• **Dataset section**:

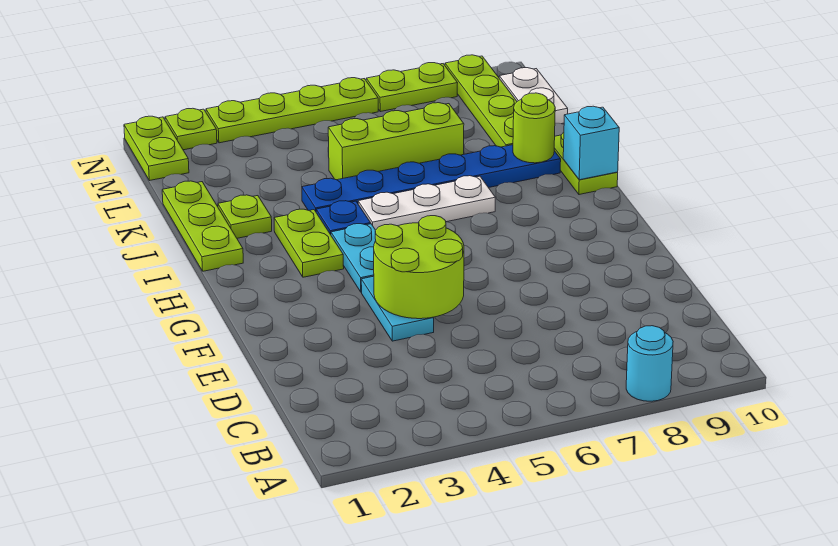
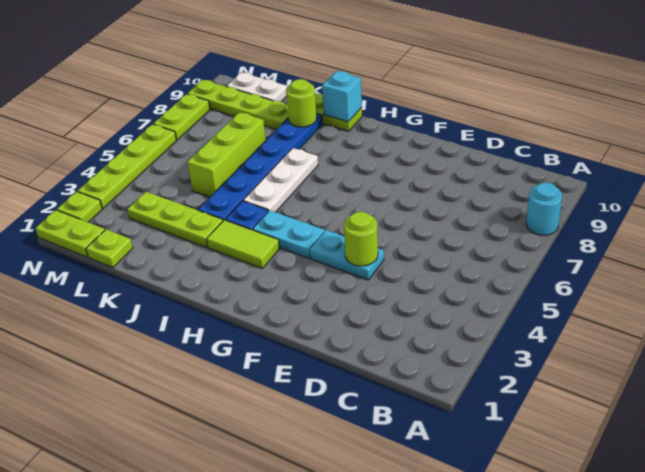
lime round brick E4:F5 level 2 -> lime round brick E4 level 2
lime plate H3:I3 level 1 -> lime tile H3:I3 level 1
lime plate I1:K1 level 1 -> lime plate J3:L3 level 1
lime plate J2 level 1 -> lime plate L1 level 1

• **Task goal**: Take the data above and set it down exactly, images excluded.

• **Final answer**:
lime round brick E4:F5 level 2 -> lime round brick E4 level 2
lime plate H3:I3 level 1 -> lime tile H3:I3 level 1
lime plate I1:K1 level 1 -> lime plate J3:L3 level 1
lime plate J2 level 1 -> lime plate L1 level 1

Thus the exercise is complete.